* Task brief
Below are records; reproduce exactly the lines from the first through the one containing "orange lamp: 2 -> 3".

* Record excerpts
"""

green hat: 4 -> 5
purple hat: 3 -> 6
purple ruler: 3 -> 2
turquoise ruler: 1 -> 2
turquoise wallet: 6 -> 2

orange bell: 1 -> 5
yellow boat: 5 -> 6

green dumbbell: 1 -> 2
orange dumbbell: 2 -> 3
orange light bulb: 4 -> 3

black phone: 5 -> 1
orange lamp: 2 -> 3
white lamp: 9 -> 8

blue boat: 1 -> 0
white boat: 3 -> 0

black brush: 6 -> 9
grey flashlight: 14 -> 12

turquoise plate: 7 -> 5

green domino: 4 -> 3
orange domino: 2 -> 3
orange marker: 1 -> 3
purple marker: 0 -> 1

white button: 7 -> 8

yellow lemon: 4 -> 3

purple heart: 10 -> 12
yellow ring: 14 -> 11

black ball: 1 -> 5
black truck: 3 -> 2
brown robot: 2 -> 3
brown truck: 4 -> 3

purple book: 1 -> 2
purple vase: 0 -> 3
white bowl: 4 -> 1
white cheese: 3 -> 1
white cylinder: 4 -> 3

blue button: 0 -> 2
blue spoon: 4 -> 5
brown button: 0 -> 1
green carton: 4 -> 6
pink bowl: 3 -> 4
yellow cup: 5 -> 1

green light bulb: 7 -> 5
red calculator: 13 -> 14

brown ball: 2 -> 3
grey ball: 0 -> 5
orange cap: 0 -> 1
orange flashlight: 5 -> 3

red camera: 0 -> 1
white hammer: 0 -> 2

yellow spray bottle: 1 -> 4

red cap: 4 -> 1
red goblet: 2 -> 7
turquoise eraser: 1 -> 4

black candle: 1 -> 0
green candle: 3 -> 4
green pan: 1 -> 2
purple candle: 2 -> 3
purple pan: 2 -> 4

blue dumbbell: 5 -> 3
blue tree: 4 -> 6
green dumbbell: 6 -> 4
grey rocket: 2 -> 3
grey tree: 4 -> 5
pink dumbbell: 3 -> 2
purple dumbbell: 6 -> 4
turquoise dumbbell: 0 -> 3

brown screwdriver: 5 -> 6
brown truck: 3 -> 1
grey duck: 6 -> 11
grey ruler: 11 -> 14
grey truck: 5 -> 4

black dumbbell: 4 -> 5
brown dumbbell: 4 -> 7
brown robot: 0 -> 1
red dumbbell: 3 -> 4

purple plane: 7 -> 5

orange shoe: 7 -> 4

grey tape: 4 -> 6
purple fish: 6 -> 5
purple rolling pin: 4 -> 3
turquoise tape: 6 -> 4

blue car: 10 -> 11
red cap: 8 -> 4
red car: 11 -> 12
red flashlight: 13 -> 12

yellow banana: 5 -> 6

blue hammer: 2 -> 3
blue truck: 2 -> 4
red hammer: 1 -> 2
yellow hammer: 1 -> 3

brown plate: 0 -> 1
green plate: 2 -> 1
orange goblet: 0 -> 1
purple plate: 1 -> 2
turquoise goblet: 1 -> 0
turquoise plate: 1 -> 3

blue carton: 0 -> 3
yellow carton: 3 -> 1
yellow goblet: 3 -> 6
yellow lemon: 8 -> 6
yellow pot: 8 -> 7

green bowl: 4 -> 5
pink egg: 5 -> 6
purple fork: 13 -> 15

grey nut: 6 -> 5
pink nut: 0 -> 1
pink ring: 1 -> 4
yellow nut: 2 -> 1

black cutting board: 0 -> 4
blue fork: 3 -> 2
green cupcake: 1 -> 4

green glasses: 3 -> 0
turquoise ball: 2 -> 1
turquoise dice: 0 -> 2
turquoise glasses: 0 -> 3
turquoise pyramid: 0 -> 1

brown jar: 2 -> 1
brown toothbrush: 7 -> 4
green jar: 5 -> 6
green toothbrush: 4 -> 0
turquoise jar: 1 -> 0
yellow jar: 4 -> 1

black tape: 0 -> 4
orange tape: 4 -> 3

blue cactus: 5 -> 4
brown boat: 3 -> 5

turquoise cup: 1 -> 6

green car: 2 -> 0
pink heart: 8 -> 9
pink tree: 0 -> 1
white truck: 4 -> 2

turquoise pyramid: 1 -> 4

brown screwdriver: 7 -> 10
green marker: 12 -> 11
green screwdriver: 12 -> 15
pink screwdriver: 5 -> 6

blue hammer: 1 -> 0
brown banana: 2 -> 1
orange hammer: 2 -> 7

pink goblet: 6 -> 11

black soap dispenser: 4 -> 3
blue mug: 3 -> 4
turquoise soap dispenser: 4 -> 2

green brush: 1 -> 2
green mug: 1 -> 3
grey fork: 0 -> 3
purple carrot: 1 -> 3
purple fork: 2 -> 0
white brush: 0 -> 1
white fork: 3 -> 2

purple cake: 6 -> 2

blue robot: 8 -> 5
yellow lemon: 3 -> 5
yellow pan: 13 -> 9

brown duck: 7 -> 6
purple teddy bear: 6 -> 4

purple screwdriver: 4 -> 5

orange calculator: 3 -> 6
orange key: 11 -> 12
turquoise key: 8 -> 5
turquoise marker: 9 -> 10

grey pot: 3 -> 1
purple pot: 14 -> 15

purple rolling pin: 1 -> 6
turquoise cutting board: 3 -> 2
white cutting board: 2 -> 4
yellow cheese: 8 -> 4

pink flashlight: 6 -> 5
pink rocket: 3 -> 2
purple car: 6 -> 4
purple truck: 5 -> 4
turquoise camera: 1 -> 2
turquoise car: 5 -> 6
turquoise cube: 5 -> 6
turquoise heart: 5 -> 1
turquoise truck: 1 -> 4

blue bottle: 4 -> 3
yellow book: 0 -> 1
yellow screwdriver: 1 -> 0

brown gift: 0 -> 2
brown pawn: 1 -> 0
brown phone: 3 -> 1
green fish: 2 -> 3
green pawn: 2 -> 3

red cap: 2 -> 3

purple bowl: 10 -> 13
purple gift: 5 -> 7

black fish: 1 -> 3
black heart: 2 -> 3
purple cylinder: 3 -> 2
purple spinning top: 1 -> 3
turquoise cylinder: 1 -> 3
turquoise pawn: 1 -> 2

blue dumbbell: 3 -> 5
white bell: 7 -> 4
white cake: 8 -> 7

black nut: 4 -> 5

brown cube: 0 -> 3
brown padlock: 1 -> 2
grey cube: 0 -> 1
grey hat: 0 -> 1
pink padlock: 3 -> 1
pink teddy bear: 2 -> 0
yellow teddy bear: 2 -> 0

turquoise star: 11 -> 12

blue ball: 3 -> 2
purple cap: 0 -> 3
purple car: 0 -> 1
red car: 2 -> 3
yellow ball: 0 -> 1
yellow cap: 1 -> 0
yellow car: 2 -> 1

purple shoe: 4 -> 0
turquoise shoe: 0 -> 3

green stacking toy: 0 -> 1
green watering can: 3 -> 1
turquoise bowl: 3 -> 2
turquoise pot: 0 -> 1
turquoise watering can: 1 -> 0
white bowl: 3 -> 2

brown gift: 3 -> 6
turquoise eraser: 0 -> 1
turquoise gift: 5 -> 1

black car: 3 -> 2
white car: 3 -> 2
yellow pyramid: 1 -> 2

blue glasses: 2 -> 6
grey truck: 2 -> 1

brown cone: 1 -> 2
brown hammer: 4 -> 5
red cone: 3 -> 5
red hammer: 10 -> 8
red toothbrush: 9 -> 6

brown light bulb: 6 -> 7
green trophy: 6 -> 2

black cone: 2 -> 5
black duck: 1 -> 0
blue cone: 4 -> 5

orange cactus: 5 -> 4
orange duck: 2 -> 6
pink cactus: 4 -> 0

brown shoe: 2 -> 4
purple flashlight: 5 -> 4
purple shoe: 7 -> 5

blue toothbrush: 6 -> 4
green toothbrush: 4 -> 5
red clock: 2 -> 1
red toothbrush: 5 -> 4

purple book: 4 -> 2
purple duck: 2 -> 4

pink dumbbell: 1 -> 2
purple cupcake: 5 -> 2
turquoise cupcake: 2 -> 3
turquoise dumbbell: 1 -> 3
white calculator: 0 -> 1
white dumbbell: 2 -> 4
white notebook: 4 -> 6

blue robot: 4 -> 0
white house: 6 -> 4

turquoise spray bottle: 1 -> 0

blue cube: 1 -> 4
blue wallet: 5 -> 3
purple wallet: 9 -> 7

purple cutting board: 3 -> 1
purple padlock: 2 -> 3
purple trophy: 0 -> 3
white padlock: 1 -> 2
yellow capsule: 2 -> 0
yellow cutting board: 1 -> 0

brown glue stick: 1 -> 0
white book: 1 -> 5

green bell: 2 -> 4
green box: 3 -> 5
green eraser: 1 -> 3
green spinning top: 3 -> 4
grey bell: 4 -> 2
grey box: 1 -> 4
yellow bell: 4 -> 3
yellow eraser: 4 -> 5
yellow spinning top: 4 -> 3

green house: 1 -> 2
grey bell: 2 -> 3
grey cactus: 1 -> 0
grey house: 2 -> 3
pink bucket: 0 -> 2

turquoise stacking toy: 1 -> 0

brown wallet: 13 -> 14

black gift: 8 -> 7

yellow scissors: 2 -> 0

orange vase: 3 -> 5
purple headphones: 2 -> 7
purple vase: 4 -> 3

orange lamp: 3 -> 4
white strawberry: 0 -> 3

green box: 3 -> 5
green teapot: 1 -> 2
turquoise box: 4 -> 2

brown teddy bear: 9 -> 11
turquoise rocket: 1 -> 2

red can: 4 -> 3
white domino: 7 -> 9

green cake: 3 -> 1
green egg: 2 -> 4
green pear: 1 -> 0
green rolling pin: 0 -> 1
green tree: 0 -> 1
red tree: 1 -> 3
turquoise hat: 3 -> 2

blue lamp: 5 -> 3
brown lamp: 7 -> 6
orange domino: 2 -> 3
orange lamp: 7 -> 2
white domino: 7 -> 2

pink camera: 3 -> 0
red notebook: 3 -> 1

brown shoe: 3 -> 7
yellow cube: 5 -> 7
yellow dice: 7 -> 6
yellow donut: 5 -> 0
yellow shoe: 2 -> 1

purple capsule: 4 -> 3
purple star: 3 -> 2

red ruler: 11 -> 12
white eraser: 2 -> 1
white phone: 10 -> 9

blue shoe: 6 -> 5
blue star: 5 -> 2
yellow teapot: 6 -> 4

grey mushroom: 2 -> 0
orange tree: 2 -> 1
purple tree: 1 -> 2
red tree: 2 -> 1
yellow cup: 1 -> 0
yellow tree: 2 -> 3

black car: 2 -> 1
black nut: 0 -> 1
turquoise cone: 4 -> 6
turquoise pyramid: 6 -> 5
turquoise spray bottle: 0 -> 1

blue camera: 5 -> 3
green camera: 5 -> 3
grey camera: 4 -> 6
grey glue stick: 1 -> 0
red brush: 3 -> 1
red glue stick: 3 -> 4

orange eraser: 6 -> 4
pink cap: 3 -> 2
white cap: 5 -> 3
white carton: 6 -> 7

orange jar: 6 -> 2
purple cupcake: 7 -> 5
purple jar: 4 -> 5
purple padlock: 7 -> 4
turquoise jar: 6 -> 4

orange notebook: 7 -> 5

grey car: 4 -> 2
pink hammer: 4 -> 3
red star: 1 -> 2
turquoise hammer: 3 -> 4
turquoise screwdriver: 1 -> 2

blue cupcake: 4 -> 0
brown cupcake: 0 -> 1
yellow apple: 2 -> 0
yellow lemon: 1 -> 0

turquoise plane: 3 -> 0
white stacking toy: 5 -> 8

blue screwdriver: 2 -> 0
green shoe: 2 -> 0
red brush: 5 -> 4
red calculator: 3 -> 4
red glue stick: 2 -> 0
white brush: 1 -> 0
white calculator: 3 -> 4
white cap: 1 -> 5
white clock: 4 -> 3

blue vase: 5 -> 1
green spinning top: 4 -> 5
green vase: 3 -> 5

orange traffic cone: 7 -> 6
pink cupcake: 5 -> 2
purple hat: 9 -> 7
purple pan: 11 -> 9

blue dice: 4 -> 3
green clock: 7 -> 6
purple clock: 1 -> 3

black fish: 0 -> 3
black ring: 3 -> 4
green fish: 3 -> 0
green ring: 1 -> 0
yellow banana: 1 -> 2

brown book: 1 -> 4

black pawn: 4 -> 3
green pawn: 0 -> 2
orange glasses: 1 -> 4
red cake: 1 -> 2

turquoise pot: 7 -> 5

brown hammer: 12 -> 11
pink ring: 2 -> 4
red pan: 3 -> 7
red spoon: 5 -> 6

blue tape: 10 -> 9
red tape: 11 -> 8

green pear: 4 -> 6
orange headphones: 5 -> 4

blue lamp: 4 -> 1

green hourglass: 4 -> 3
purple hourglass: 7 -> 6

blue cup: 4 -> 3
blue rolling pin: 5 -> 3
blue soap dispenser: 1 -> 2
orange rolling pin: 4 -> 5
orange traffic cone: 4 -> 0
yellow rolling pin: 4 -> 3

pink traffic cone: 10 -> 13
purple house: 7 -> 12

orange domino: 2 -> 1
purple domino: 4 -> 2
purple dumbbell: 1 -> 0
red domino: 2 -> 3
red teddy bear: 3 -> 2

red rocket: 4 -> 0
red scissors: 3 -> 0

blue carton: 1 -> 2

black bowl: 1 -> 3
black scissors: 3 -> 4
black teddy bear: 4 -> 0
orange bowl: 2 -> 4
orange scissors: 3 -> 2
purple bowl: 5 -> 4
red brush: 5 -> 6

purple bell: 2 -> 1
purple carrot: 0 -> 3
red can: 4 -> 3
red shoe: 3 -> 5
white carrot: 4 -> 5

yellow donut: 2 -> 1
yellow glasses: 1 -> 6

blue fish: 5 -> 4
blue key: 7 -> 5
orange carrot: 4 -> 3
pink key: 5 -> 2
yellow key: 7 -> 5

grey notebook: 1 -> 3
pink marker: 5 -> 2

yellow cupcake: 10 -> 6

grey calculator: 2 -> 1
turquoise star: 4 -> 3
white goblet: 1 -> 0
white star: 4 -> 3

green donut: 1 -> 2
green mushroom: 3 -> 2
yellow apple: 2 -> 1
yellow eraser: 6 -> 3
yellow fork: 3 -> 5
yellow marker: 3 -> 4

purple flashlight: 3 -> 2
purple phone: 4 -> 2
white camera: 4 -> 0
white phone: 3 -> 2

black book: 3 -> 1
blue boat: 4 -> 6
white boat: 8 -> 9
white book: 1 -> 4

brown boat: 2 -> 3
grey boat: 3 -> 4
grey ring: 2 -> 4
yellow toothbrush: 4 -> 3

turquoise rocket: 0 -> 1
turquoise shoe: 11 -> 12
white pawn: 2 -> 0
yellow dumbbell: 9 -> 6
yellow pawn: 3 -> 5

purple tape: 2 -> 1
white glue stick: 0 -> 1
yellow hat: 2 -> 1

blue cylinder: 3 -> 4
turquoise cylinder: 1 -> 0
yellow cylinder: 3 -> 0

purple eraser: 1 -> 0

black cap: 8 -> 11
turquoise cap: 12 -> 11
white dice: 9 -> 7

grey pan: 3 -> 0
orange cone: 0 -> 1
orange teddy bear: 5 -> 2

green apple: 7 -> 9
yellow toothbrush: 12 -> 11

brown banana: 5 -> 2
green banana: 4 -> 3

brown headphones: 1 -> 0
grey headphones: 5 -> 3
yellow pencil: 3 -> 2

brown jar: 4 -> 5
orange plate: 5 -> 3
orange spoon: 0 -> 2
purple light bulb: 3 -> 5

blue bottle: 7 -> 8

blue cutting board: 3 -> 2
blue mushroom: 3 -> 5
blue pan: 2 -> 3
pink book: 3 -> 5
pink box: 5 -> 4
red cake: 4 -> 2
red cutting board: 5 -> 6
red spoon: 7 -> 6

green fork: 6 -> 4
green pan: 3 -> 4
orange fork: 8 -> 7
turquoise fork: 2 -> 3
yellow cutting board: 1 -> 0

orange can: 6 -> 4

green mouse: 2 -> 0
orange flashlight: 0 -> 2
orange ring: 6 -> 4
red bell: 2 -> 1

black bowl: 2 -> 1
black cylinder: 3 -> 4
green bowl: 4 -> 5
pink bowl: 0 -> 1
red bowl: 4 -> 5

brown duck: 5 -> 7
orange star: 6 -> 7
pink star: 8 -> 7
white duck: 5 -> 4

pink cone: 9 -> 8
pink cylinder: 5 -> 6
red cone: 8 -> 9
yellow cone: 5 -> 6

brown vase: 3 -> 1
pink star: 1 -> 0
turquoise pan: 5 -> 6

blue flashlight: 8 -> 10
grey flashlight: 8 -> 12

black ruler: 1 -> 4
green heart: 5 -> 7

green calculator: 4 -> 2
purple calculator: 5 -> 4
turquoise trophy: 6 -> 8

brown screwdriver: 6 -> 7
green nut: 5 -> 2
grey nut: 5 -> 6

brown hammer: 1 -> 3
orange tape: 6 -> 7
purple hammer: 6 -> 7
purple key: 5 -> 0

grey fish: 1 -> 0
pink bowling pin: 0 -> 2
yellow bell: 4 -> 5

"""

* Answer box
green hat: 4 -> 5
purple hat: 3 -> 6
purple ruler: 3 -> 2
turquoise ruler: 1 -> 2
turquoise wallet: 6 -> 2

orange bell: 1 -> 5
yellow boat: 5 -> 6

green dumbbell: 1 -> 2
orange dumbbell: 2 -> 3
orange light bulb: 4 -> 3

black phone: 5 -> 1
orange lamp: 2 -> 3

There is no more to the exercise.